TASK PROMPT => Examine each line of the data. Copy those that contain the string "soap".

··········

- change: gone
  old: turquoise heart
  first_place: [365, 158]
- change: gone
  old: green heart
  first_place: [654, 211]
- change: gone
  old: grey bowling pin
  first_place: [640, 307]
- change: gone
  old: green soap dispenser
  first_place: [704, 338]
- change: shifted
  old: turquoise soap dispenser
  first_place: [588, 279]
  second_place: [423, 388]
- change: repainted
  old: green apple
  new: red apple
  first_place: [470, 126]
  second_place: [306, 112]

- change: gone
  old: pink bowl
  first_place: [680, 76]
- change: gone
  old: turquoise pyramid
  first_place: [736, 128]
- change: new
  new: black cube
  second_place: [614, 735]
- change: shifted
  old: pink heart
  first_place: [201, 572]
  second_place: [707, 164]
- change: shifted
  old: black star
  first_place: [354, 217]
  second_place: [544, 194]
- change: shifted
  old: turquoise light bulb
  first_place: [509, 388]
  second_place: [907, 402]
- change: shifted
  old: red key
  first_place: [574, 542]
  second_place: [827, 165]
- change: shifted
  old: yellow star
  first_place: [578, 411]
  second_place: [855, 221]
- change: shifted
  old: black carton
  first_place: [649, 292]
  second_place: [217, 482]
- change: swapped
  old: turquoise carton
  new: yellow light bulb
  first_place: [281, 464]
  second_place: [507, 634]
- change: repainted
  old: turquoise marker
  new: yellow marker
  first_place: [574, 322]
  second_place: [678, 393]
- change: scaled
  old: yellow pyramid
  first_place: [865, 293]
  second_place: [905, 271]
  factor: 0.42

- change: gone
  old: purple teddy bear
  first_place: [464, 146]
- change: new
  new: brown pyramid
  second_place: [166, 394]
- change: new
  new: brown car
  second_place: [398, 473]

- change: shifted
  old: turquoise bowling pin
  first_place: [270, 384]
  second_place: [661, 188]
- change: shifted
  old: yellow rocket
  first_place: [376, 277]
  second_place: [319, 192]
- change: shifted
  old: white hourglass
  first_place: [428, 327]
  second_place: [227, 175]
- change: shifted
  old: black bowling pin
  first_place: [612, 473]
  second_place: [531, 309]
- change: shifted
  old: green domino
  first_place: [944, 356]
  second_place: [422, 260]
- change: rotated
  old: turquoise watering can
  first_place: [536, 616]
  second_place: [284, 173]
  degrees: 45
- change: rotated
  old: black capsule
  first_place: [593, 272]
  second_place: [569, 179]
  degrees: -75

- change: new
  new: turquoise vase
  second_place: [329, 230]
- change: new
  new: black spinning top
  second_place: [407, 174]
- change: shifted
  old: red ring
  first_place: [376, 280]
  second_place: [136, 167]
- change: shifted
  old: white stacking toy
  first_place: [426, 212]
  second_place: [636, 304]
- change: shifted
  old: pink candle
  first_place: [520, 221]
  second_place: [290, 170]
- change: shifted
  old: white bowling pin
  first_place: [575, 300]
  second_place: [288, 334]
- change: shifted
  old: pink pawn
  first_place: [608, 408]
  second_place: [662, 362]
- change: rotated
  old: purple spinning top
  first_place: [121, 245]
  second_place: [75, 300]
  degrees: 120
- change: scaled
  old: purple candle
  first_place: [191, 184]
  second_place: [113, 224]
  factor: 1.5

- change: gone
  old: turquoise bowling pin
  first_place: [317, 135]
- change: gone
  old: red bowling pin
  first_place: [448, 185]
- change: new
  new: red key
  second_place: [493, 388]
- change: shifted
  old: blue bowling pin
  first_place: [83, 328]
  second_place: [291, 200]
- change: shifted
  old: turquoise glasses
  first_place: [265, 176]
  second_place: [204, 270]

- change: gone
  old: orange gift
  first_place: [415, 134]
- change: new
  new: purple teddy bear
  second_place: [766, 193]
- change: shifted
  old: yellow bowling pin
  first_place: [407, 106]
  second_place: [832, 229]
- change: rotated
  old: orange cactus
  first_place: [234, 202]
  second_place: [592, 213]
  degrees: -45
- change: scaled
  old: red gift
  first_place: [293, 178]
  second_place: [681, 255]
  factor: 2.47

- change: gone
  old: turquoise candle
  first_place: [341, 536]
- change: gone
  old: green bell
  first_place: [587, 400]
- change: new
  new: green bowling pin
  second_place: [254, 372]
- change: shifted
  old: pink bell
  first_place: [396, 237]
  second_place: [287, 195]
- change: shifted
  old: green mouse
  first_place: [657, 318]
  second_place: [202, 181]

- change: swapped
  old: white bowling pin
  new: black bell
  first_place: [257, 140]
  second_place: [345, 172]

··········

TASK SOLUTION =>
  old: green soap dispenser
  old: turquoise soap dispenser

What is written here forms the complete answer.